PROBLEM DESCRIPTION — Each image should be skipped while the records are restated word for word.

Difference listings
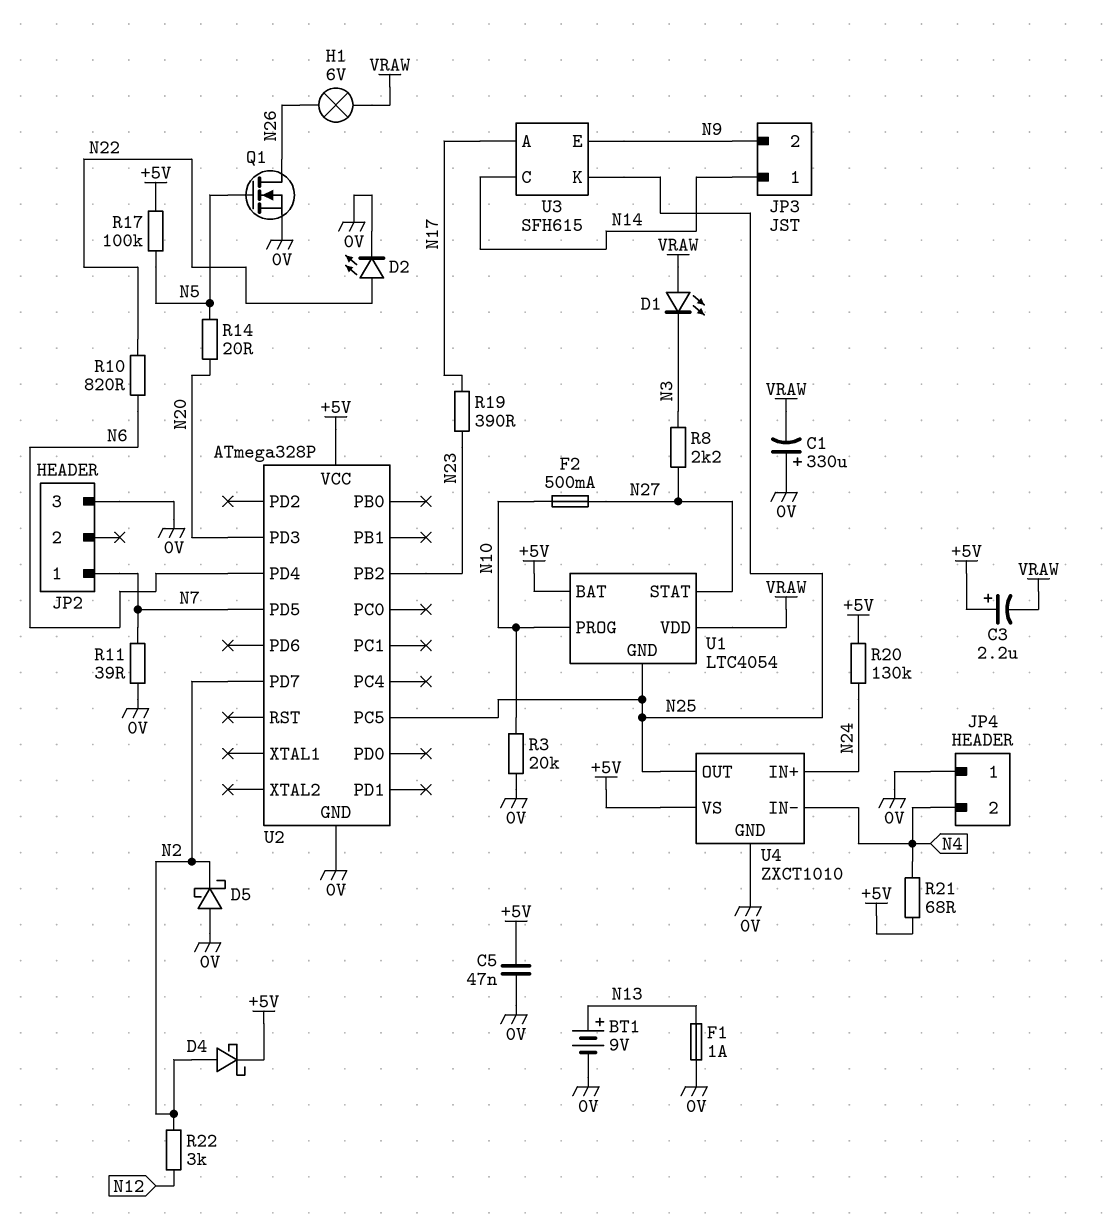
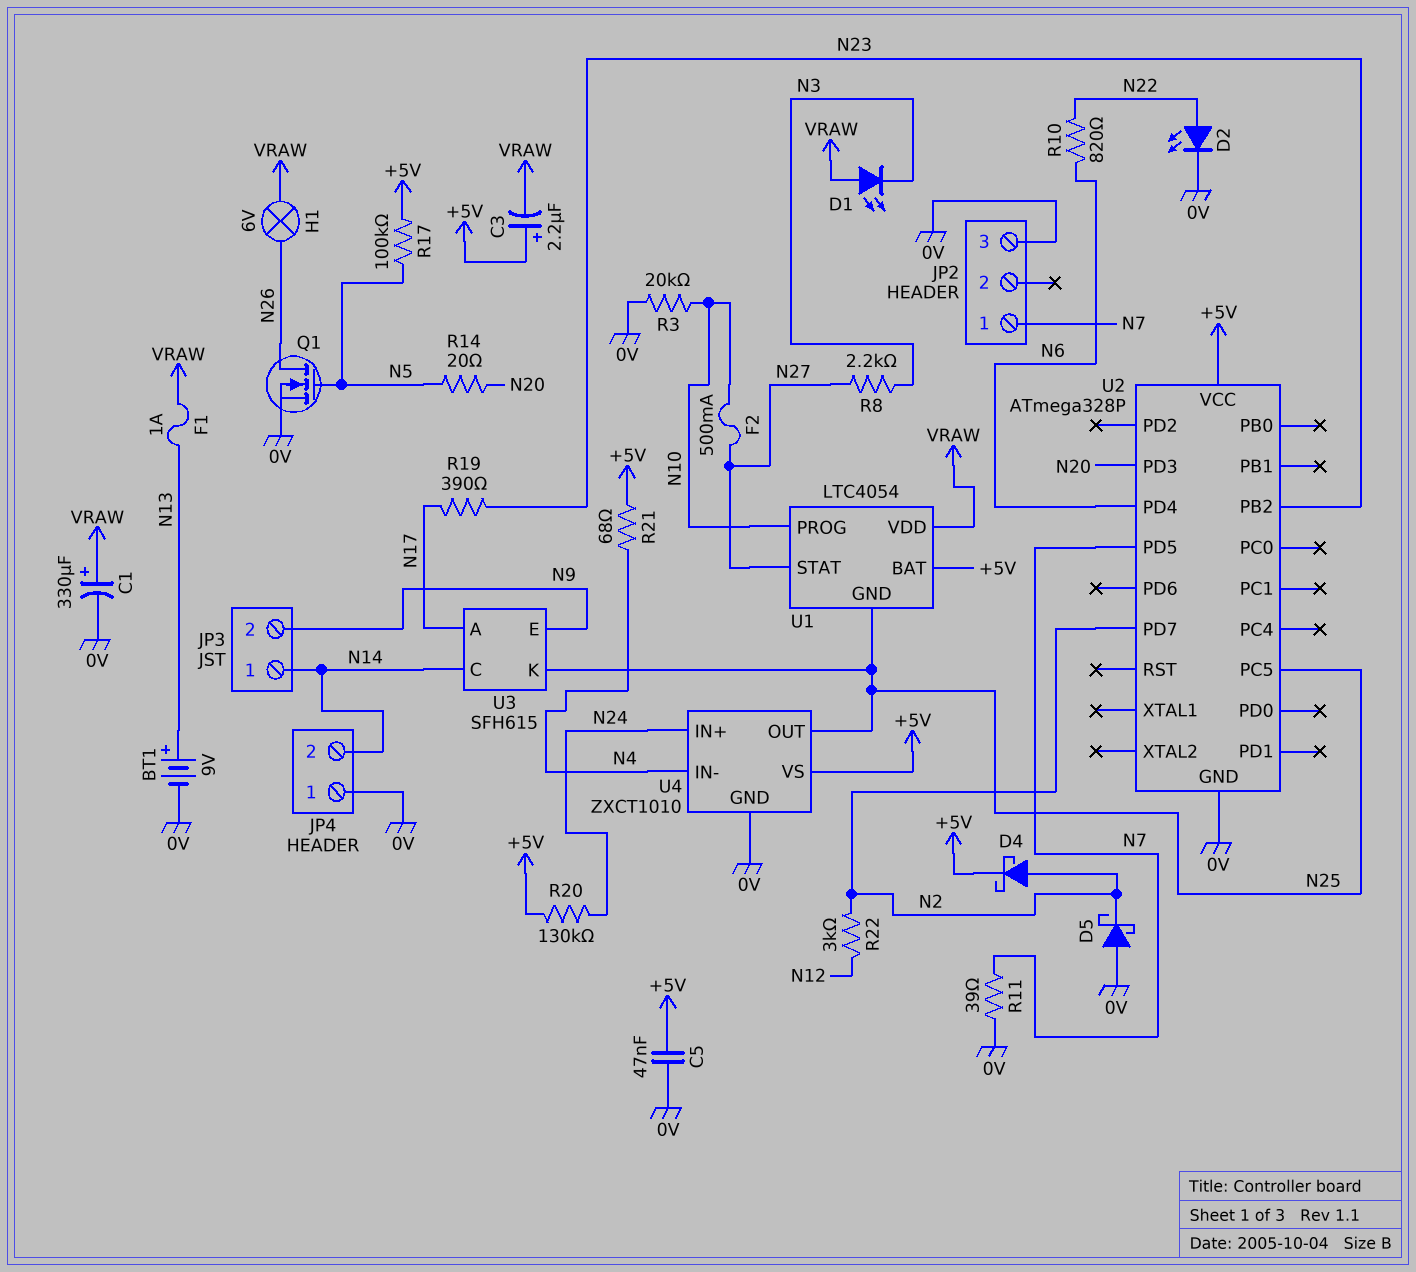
C1: 330uF (plus 0V, minus VRAW) -> 330uF (plus VRAW, minus 0V)
F1: 1A (0V, N13) -> 1A (N13, VRAW)
JP4 pin 2: N4 -> N14

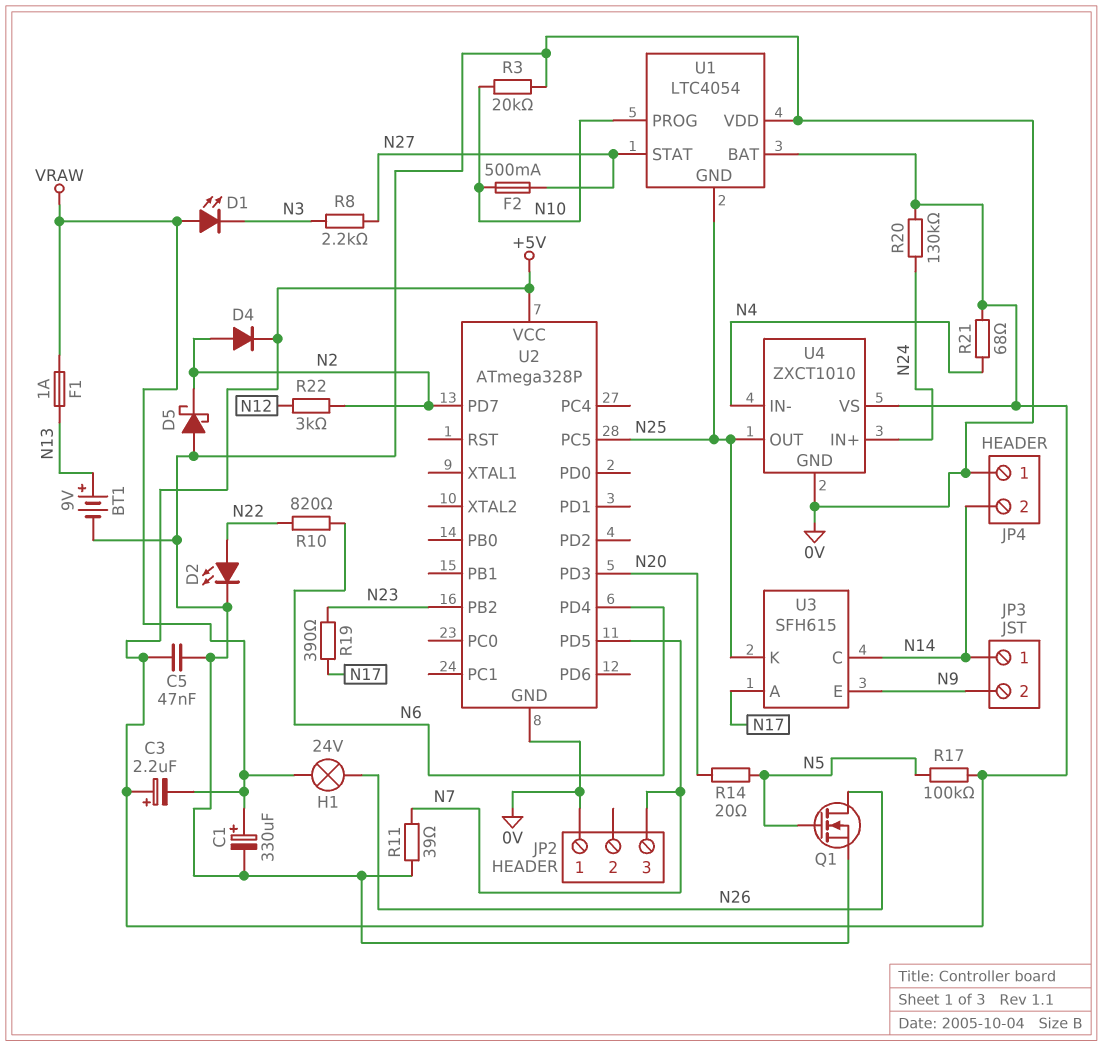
D4: schottky (A N2, K +5V) -> diode (A N2, K +5V)
H1: lamp 6V (N26, VRAW) -> lamp 24V (N26, VRAW)
JP2 pin 1: N7 -> 0V
JP2 pin 3: 0V -> N7
U1 pin VDD: VRAW -> 0V

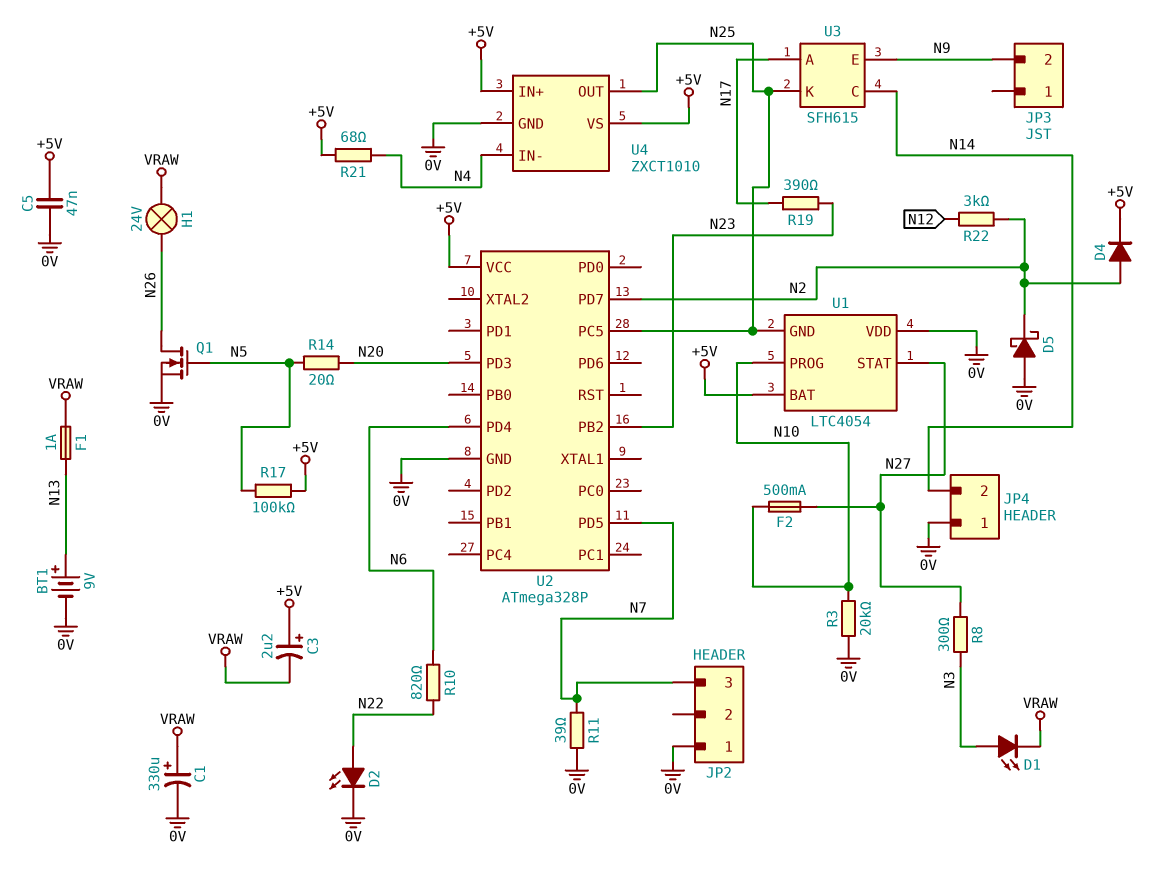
D1: LED (A VRAW, K N3) -> LED (A N3, K VRAW)
JP3 pin 1: N14 -> none
R8: 2.2k (N3, N27) -> 300 (N3, N27)
R20: 130k (+5V, N24) -> none
U4 pin IN+: N24 -> +5V

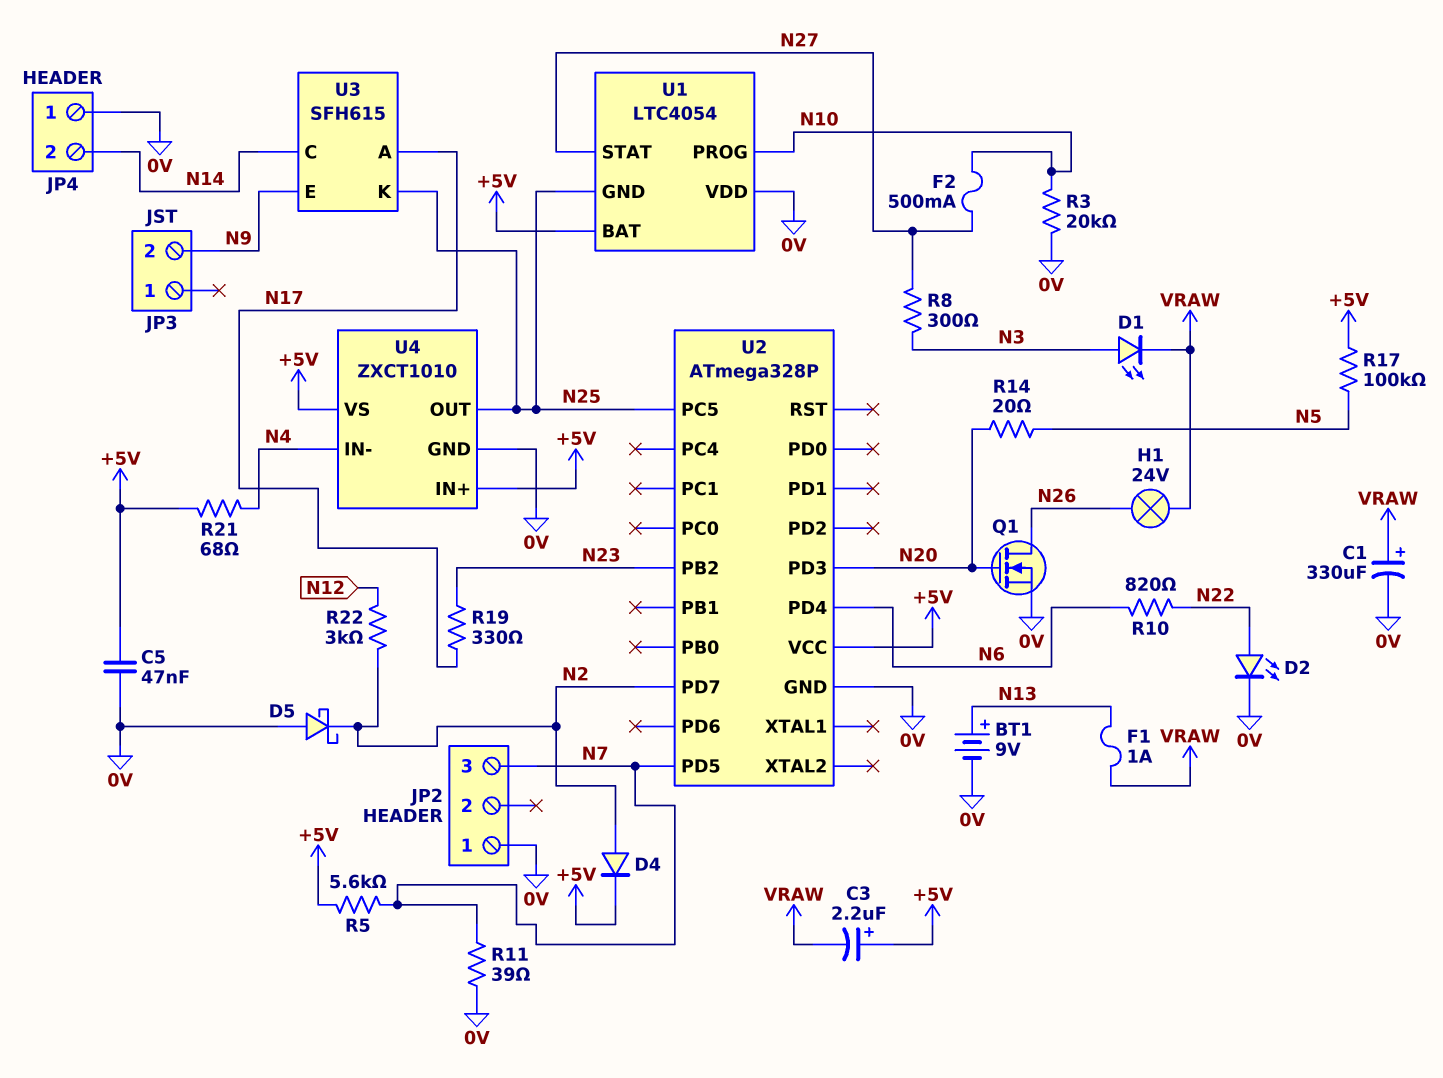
Q1: NMOS (G N5, D N26, S 0V) -> NMOS (G N20, D N26, S 0V)
R5: none -> 5.6k (+5V, N7)
R19: 390 (N17, N23) -> 330 (N17, N23)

ANSWER TO THIS TASK —
C1: 330uF (plus 0V, minus VRAW) -> 330uF (plus VRAW, minus 0V)
F1: 1A (0V, N13) -> 1A (N13, VRAW)
JP4 pin 2: N4 -> N14

D4: schottky (A N2, K +5V) -> diode (A N2, K +5V)
H1: lamp 6V (N26, VRAW) -> lamp 24V (N26, VRAW)
JP2 pin 1: N7 -> 0V
JP2 pin 3: 0V -> N7
U1 pin VDD: VRAW -> 0V

D1: LED (A VRAW, K N3) -> LED (A N3, K VRAW)
JP3 pin 1: N14 -> none
R8: 2.2k (N3, N27) -> 300 (N3, N27)
R20: 130k (+5V, N24) -> none
U4 pin IN+: N24 -> +5V

Q1: NMOS (G N5, D N26, S 0V) -> NMOS (G N20, D N26, S 0V)
R5: none -> 5.6k (+5V, N7)
R19: 390 (N17, N23) -> 330 (N17, N23)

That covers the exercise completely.